- _What this task involves_: In your copy, include every line of the records exactly and no picture at all.

- _Material for the task_:
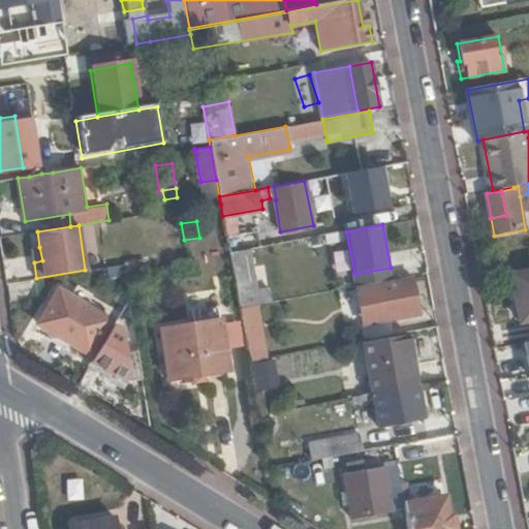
[(256,229),(225,236),(229,254),(250,250),(259,248),(256,229)]
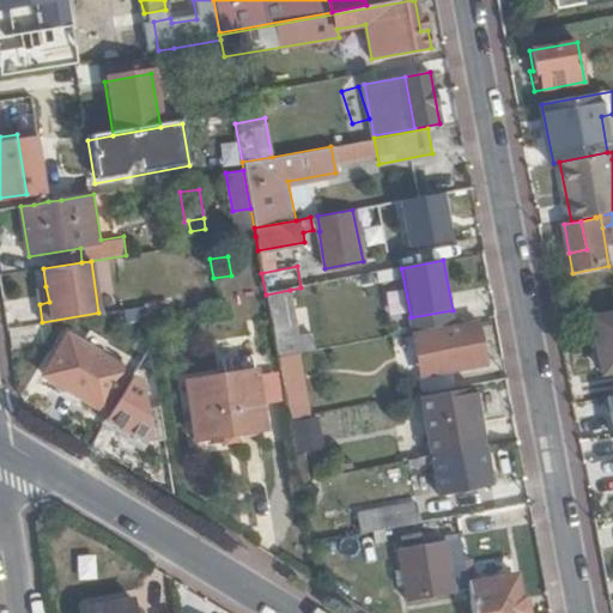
[(396,268),(378,272),(380,283),(399,279),(396,268)]
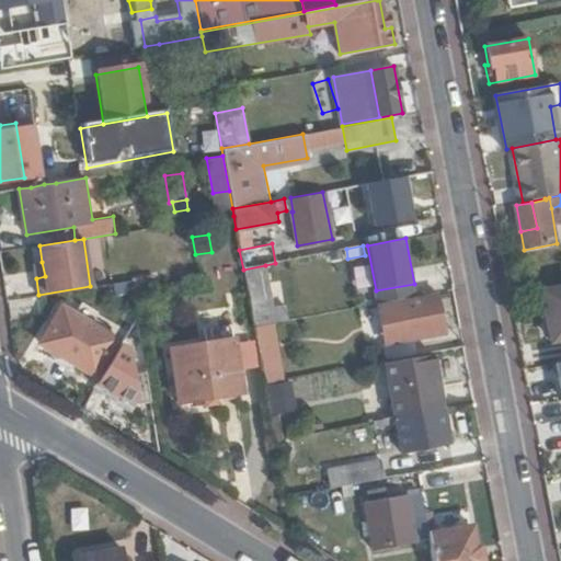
[(33,264),(36,278),(45,276),(42,262),(33,264)]
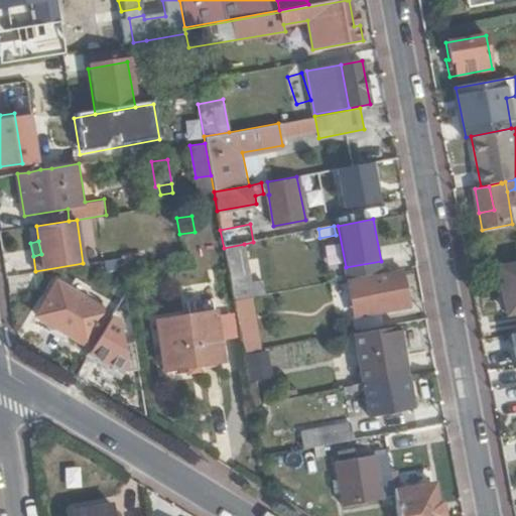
[(251,297),(264,295),(261,280),(252,282),(244,244),(224,248),(225,254),(227,266),(233,301),(251,297)]
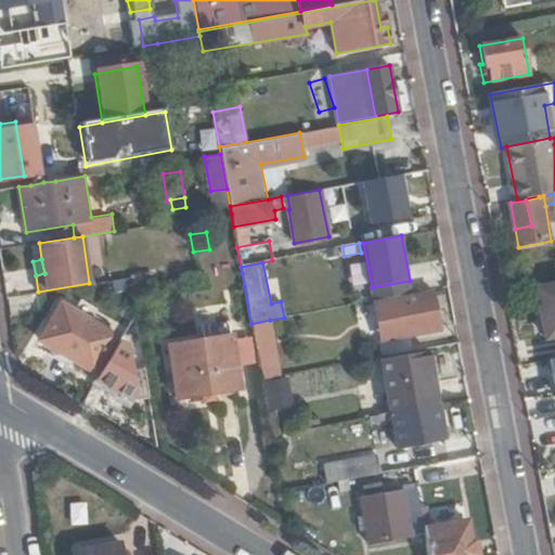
[(229,288),(244,286),(242,273),(228,275),(229,288)]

- _Answer below_:
[(256,229),(225,236),(229,254),(250,250),(259,248),(256,229)]
[(396,268),(378,272),(380,283),(399,279),(396,268)]
[(33,264),(36,278),(45,276),(42,262),(33,264)]
[(251,297),(264,295),(261,280),(252,282),(244,244),(224,248),(225,254),(227,266),(233,301),(251,297)]
[(229,288),(244,286),(242,273),(228,275),(229,288)]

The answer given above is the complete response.